EXERCISE PROMPT: Note the line where "(333, 393) = (249, 283): turquoise" appears in the data below; write it out exactly, along with every line that comes after it to the end.

____ DATASET EXCERPT

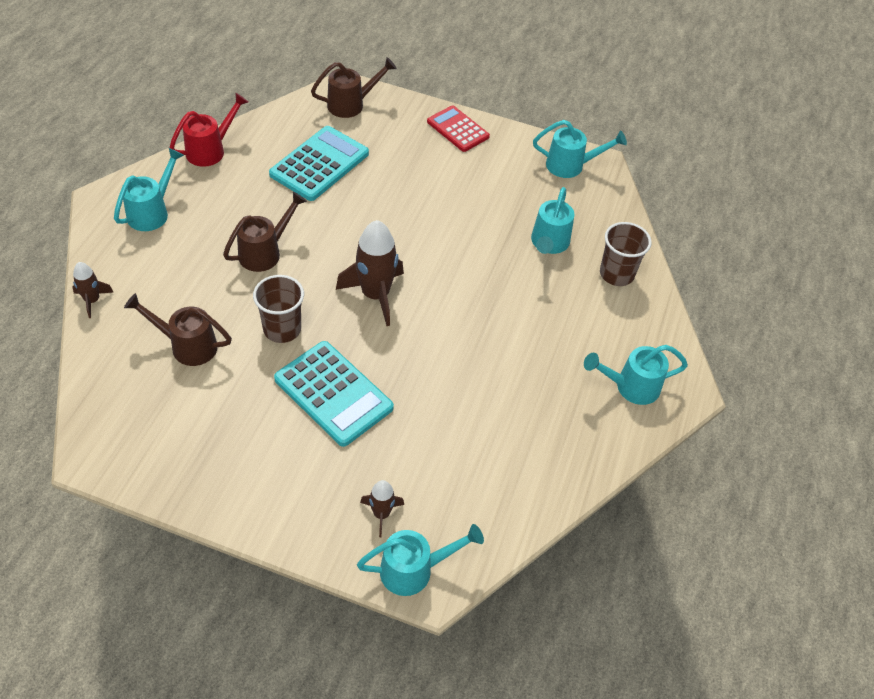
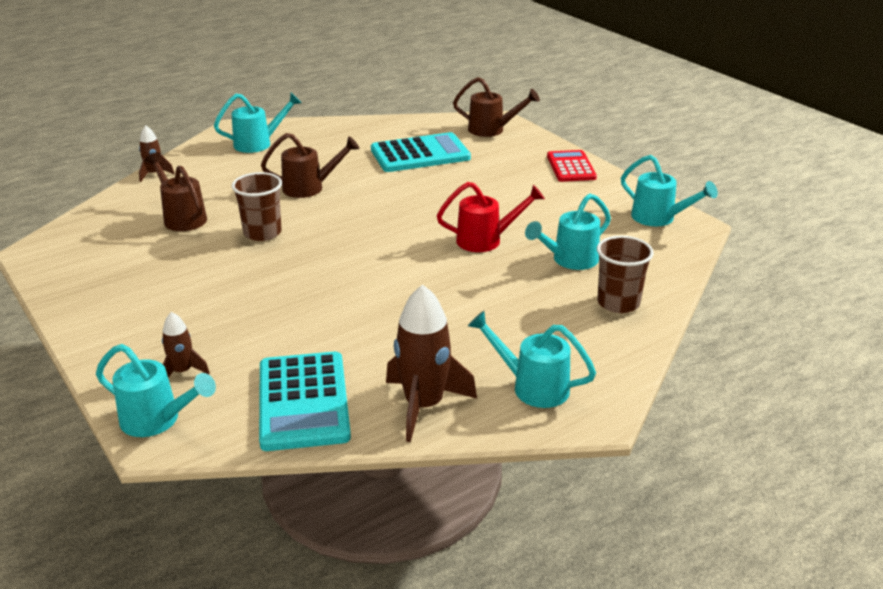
camera: 40 degrees right, 20 degrees down
(210, 150) = (345, 125): red watering can -> red watering can (486, 240)
(333, 393) = (249, 283): turquoise calculator -> turquoise calculator (303, 401)
(375, 295) = (364, 239): brown rocket -> brown rocket (424, 406)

________

EXERCISE SOLUTION:
(333, 393) = (249, 283): turquoise calculator -> turquoise calculator (303, 401)
(375, 295) = (364, 239): brown rocket -> brown rocket (424, 406)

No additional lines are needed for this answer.